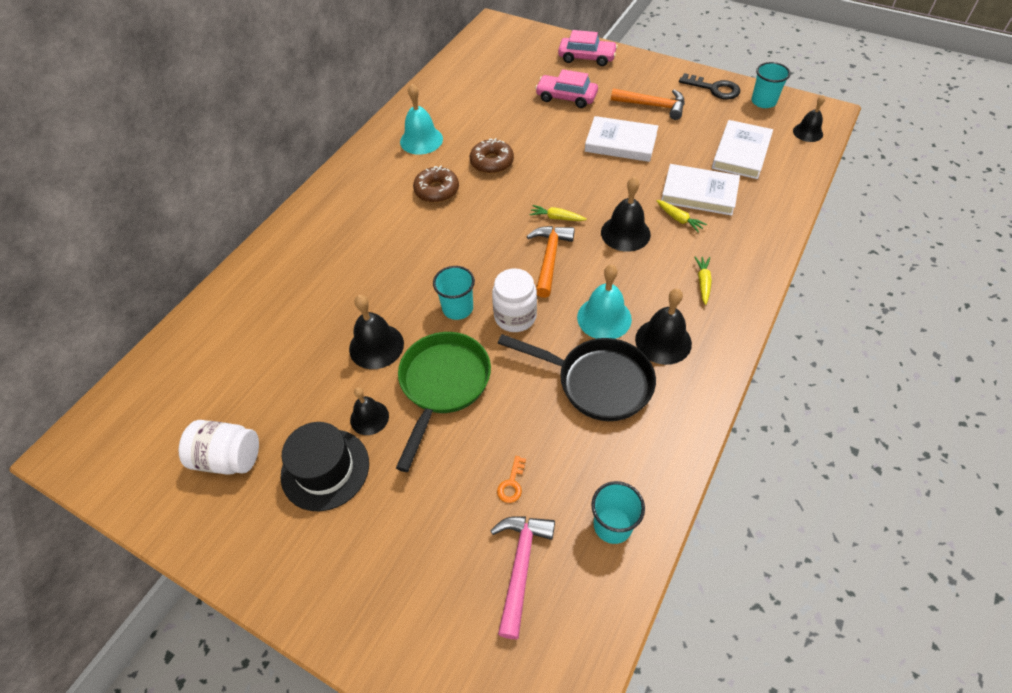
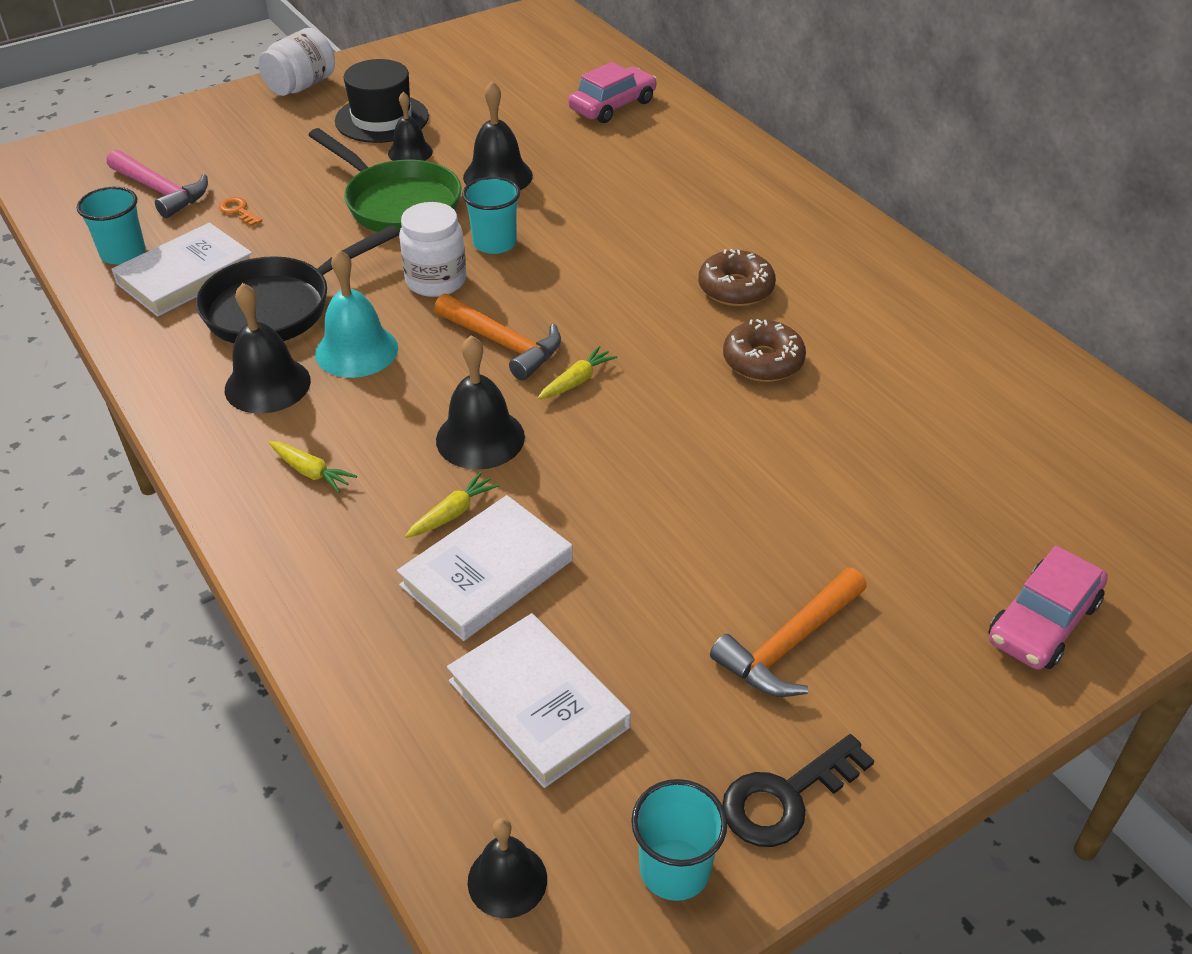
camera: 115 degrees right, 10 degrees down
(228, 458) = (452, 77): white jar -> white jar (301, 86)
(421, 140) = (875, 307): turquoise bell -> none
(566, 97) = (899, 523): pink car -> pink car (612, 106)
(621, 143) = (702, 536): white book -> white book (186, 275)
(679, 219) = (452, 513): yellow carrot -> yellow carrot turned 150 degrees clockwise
——————
REQUIRED ACTION
Please return the lines above exactly, with the pictures omitted.

RESPONSE BELOW
camera: 115 degrees right, 10 degrees down
(228, 458) = (452, 77): white jar -> white jar (301, 86)
(421, 140) = (875, 307): turquoise bell -> none
(566, 97) = (899, 523): pink car -> pink car (612, 106)
(621, 143) = (702, 536): white book -> white book (186, 275)
(679, 219) = (452, 513): yellow carrot -> yellow carrot turned 150 degrees clockwise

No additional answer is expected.